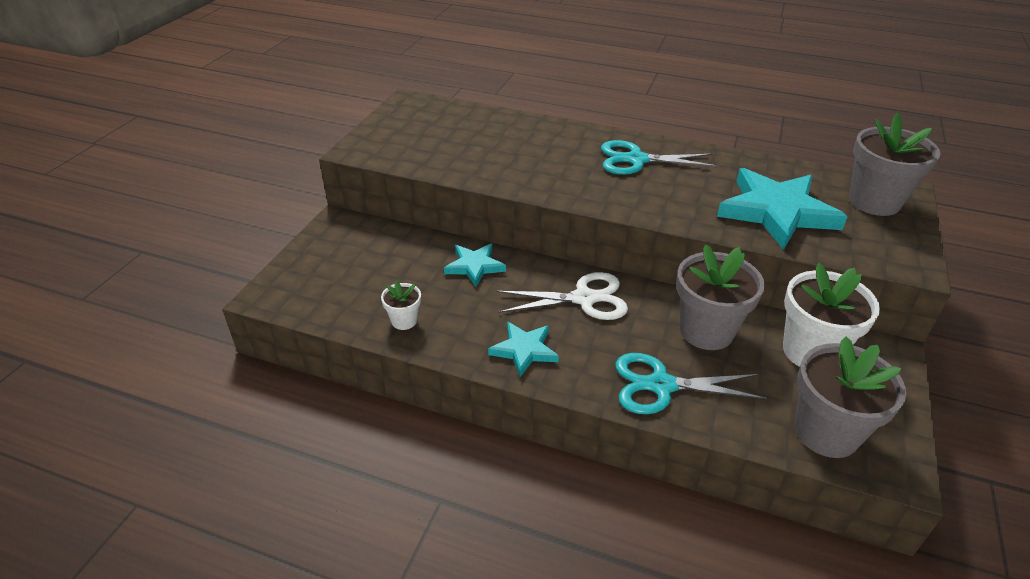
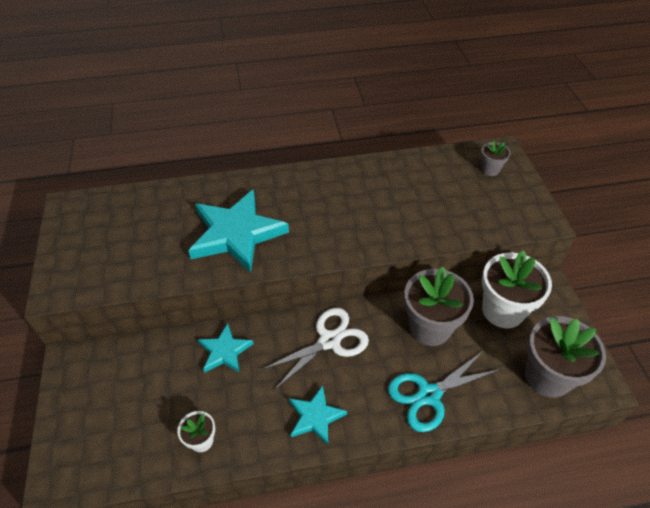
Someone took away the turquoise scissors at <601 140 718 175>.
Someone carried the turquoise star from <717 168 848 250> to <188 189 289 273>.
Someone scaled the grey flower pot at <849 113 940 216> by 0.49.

==

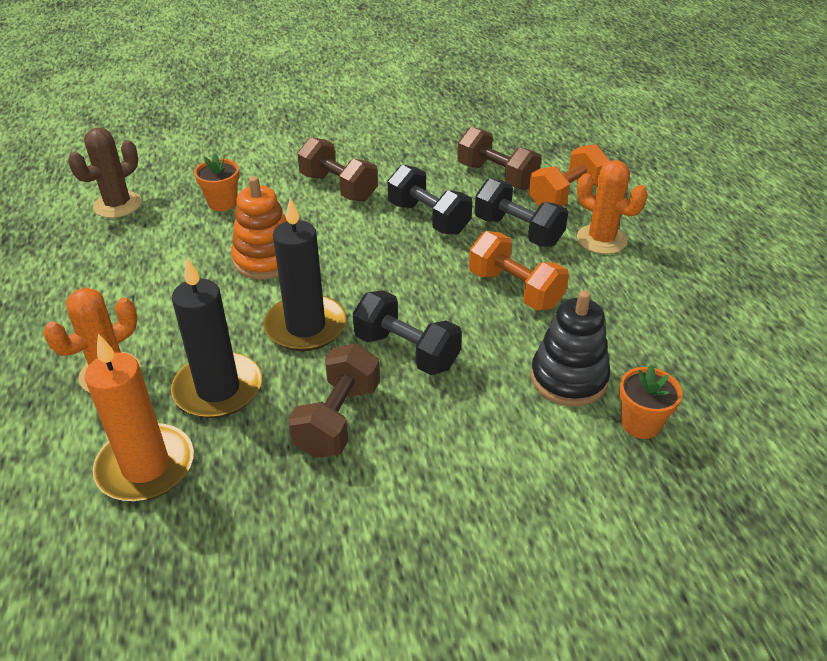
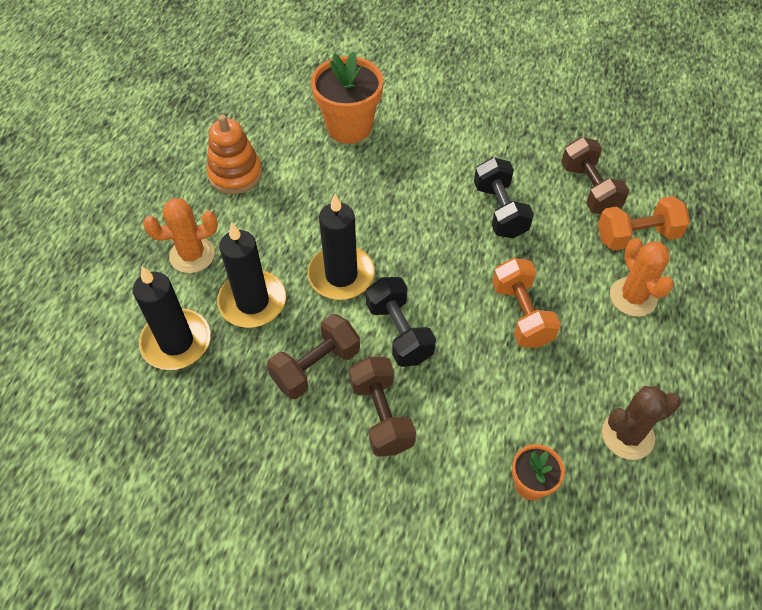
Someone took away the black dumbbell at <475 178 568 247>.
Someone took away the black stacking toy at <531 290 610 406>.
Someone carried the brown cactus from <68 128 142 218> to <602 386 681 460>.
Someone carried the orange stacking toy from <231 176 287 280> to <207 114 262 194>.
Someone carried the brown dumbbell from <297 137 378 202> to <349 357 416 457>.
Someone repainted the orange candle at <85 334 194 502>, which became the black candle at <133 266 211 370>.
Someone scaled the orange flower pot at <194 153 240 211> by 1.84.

Directions for this task:
Retype word for word everything in the listing above from the line that holds "Someone took away the black stacking" down to the line that holds "Someone scaled the orange". Keep both end lines and leave out the rest.

Result of the exercise:
Someone took away the black stacking toy at <531 290 610 406>.
Someone carried the brown cactus from <68 128 142 218> to <602 386 681 460>.
Someone carried the orange stacking toy from <231 176 287 280> to <207 114 262 194>.
Someone carried the brown dumbbell from <297 137 378 202> to <349 357 416 457>.
Someone repainted the orange candle at <85 334 194 502>, which became the black candle at <133 266 211 370>.
Someone scaled the orange flower pot at <194 153 240 211> by 1.84.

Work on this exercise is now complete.